— TASK GOAL —
Where the records hold the string "spinning", show the whole line it sits on.

Start of LISTED RECORDS

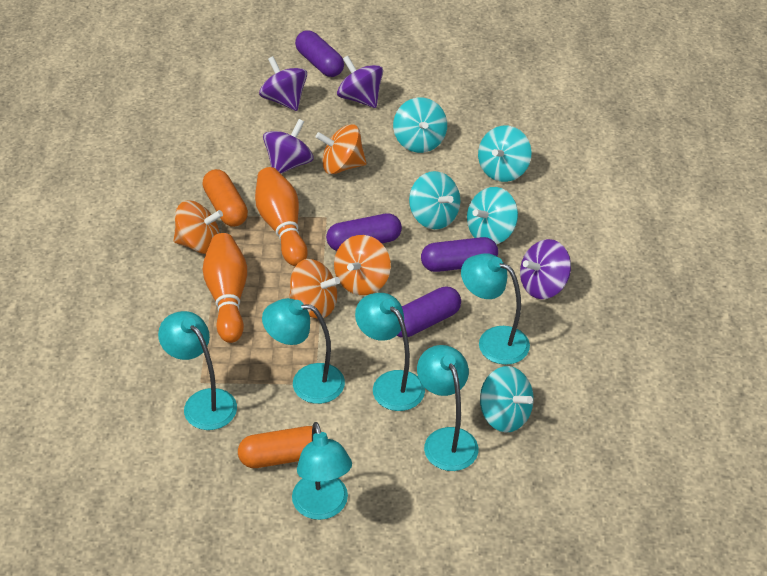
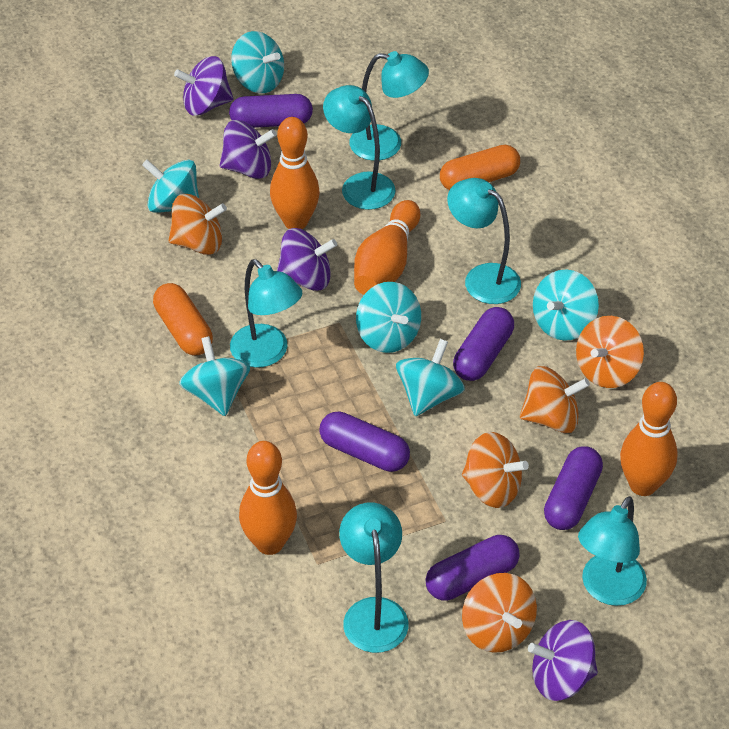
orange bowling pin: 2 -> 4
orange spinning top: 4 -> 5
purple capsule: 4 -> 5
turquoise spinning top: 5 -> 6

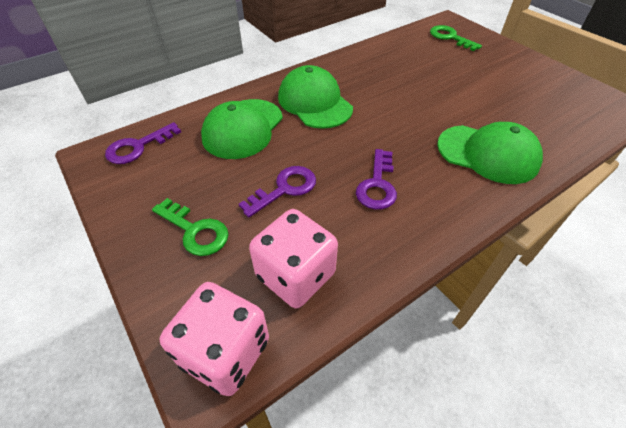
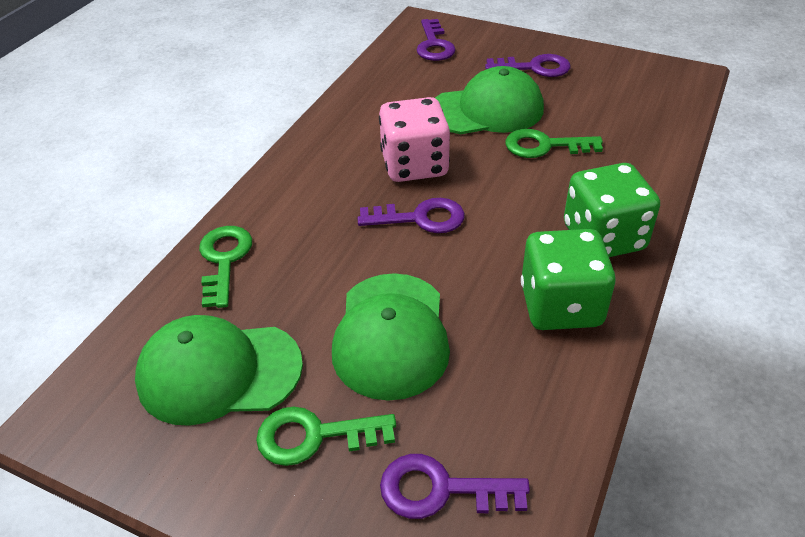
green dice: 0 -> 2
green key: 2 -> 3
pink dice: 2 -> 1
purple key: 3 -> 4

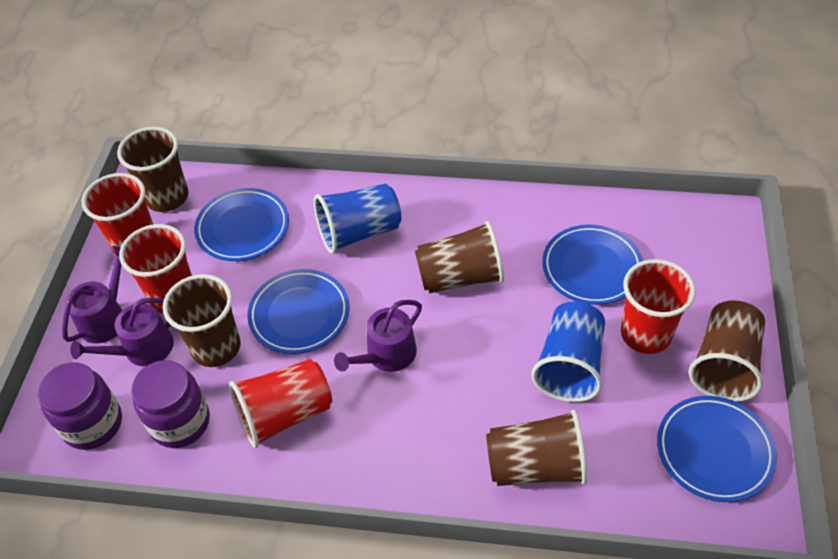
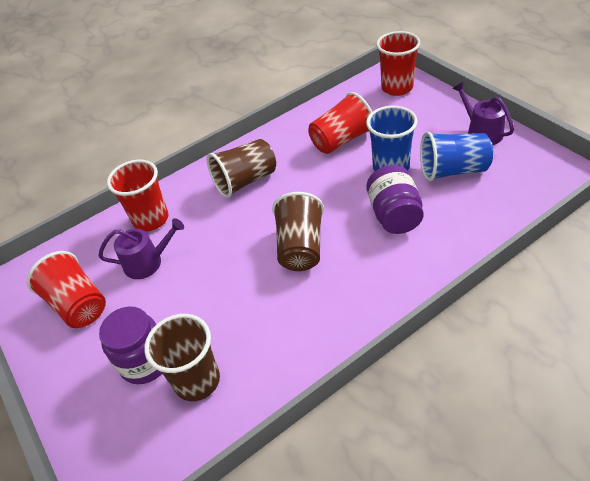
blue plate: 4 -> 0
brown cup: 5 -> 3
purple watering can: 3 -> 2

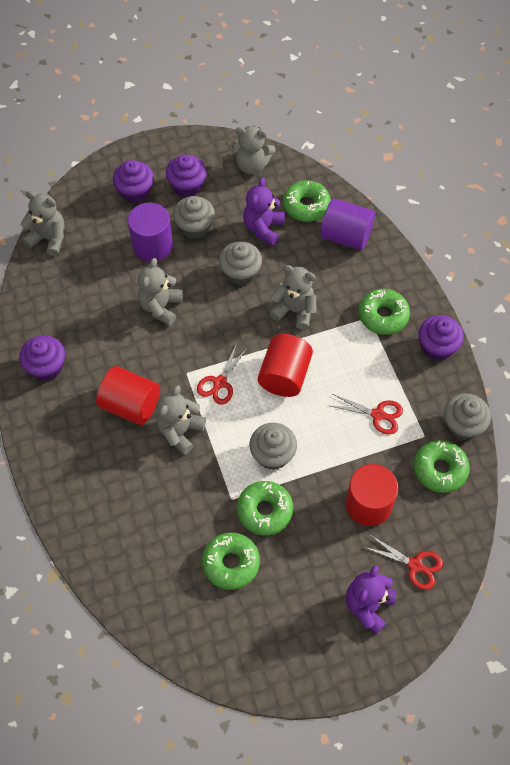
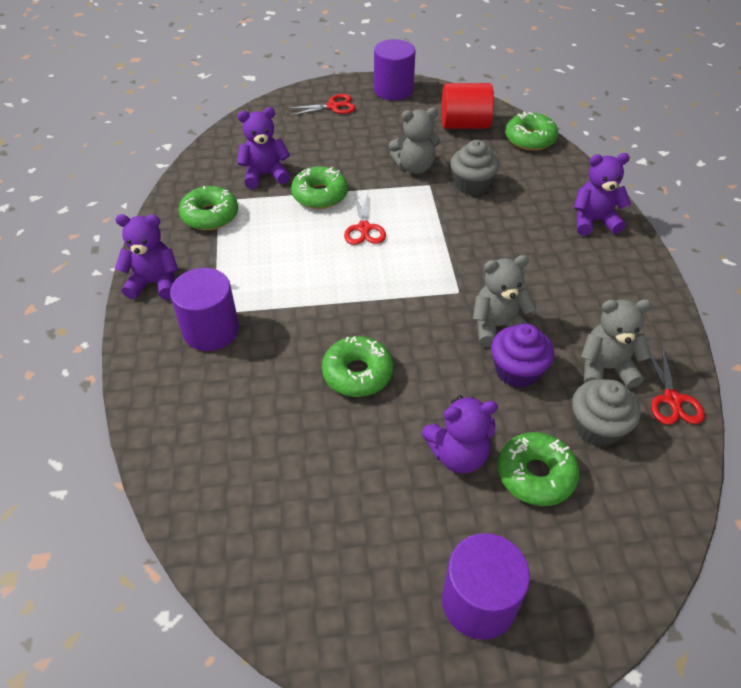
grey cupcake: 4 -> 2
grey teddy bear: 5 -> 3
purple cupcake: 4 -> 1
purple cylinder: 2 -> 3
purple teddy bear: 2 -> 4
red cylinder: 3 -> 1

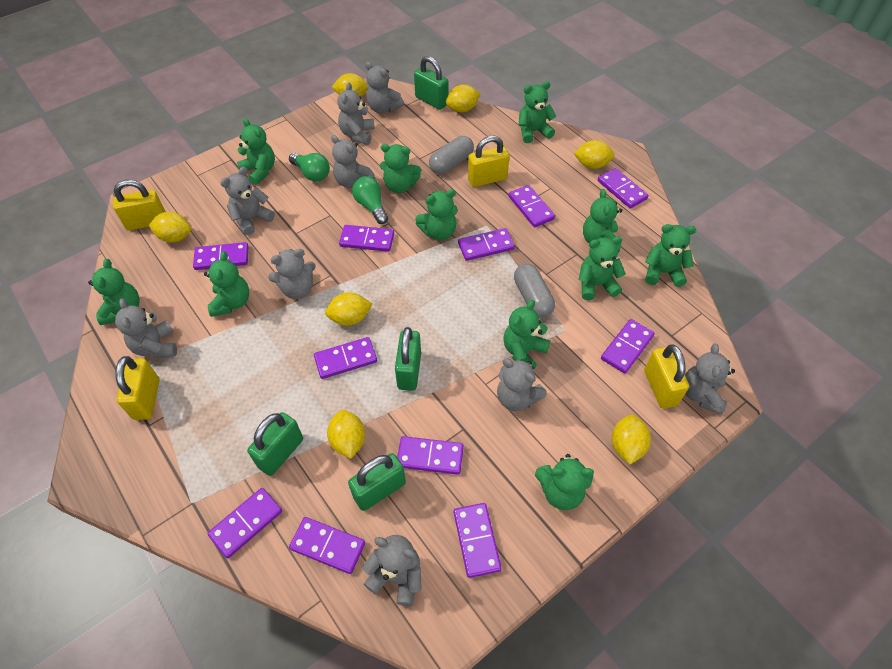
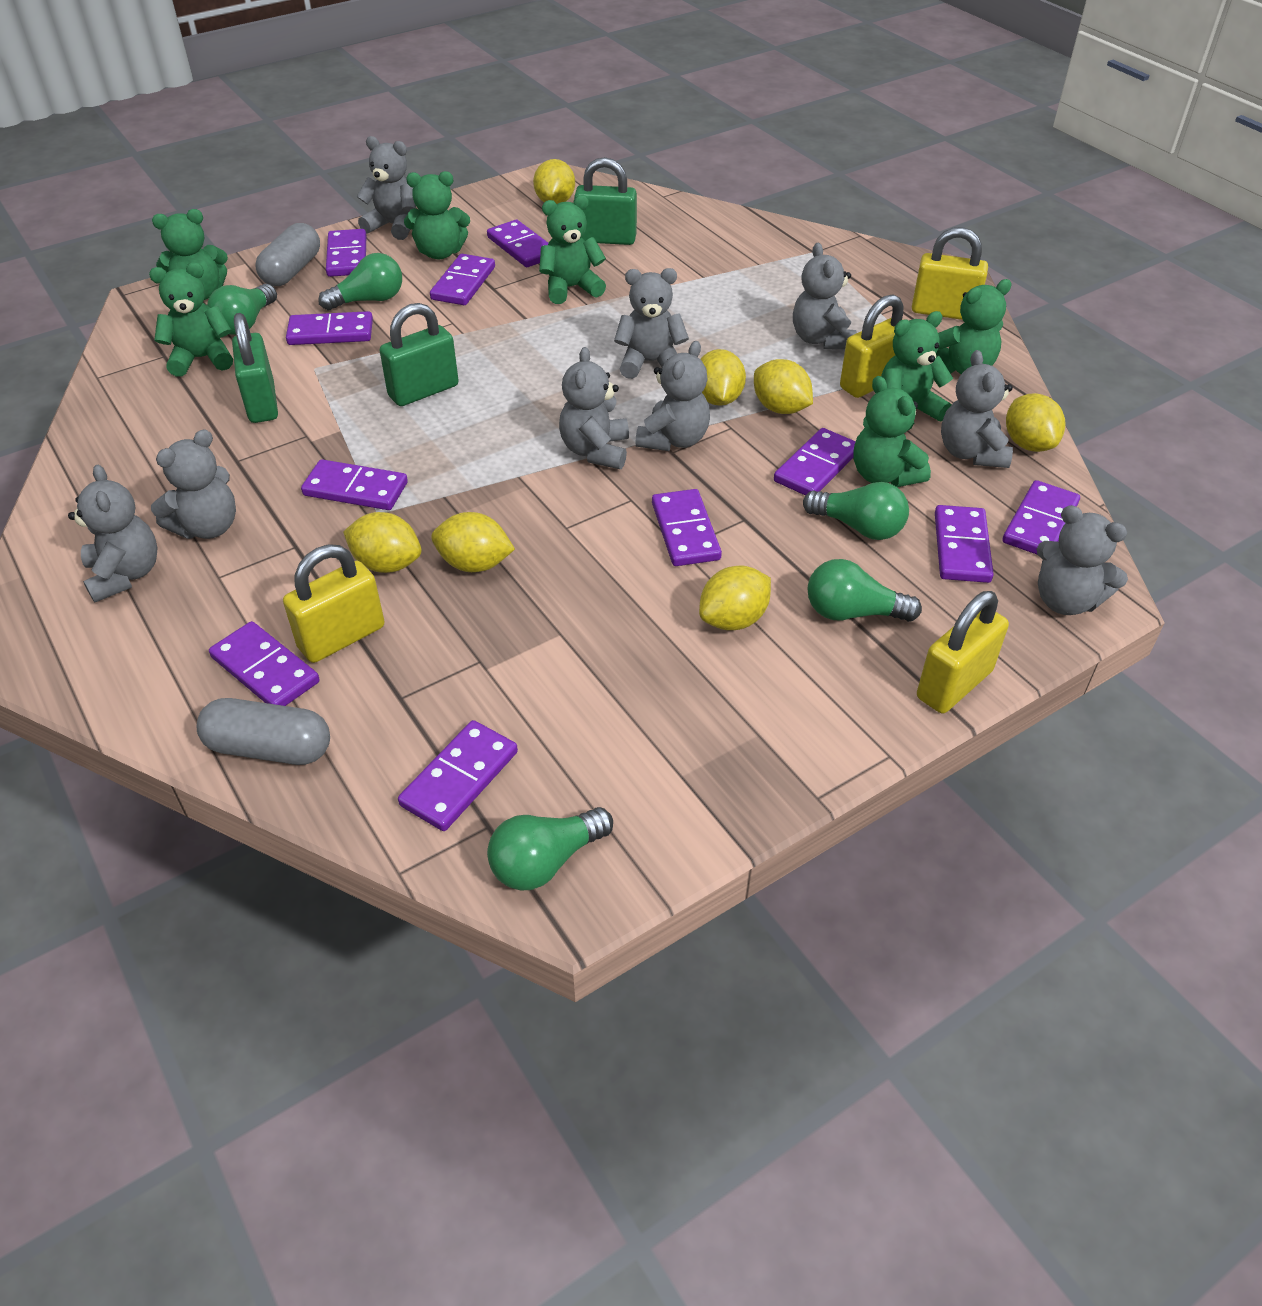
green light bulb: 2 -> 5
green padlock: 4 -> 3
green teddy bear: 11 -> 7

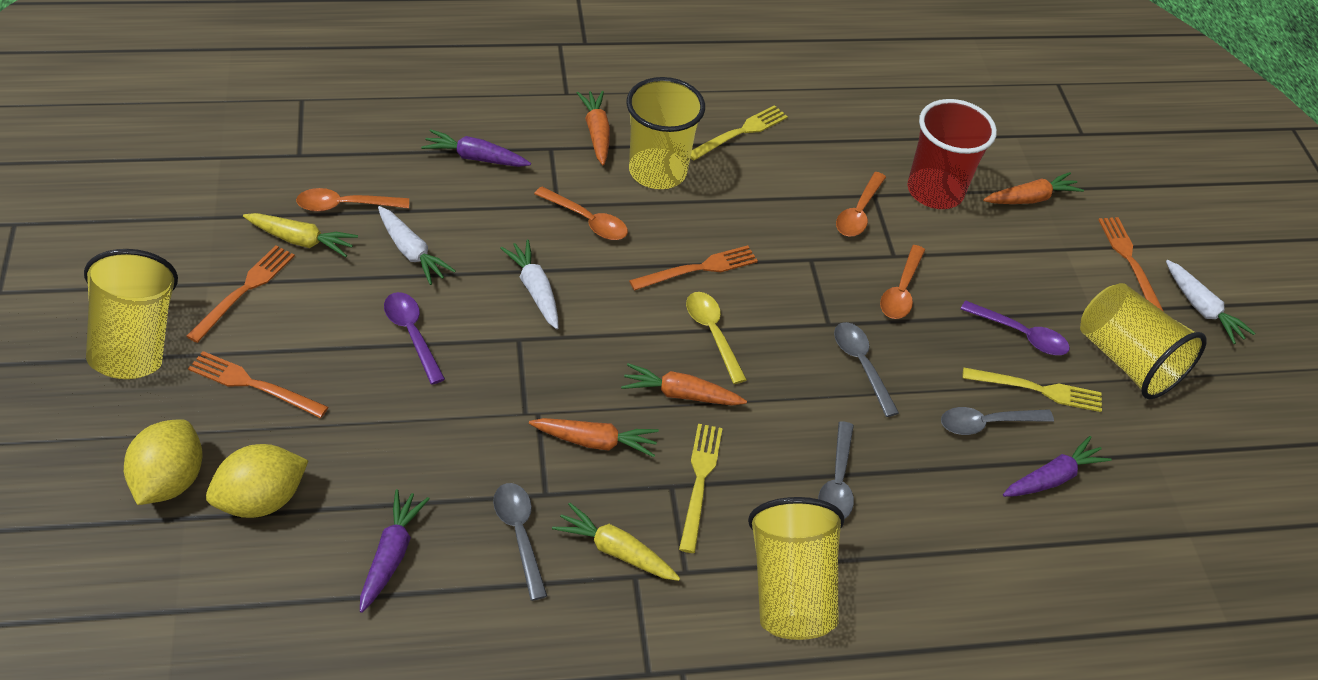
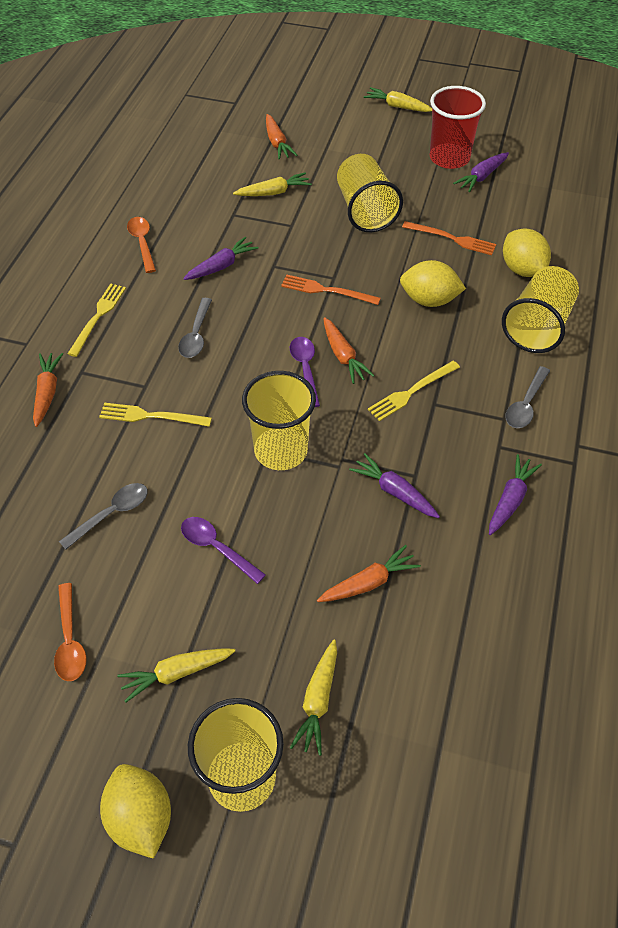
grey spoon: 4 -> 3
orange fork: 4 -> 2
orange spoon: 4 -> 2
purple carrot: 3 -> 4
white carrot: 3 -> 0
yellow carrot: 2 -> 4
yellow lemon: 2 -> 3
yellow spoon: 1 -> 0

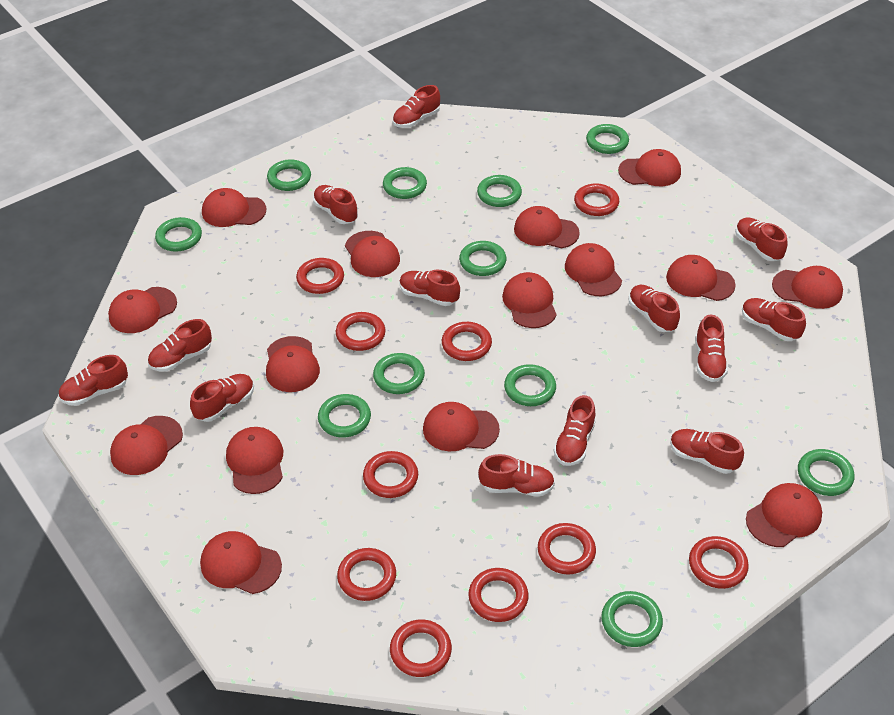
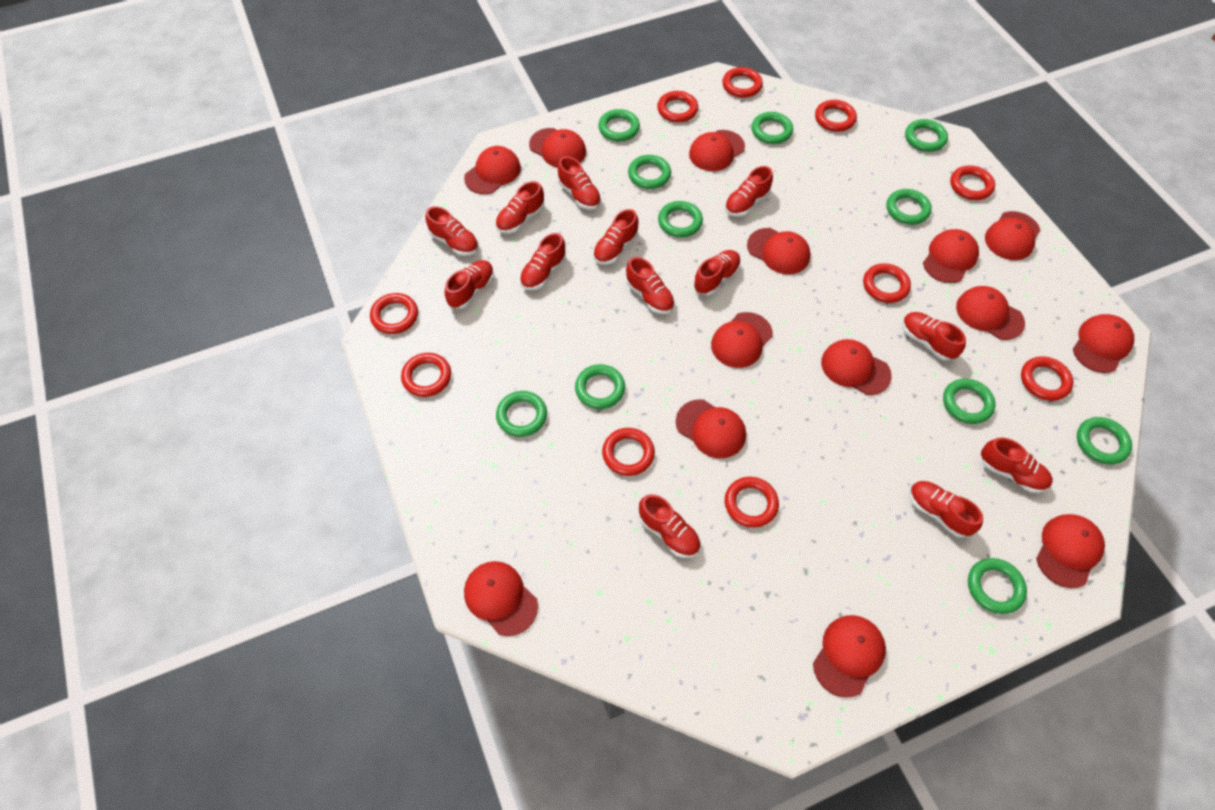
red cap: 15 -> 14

End of LISTED RECORDS

— EXERCISE OUTPUT —
orange spinning top: 4 -> 5
turquoise spinning top: 5 -> 6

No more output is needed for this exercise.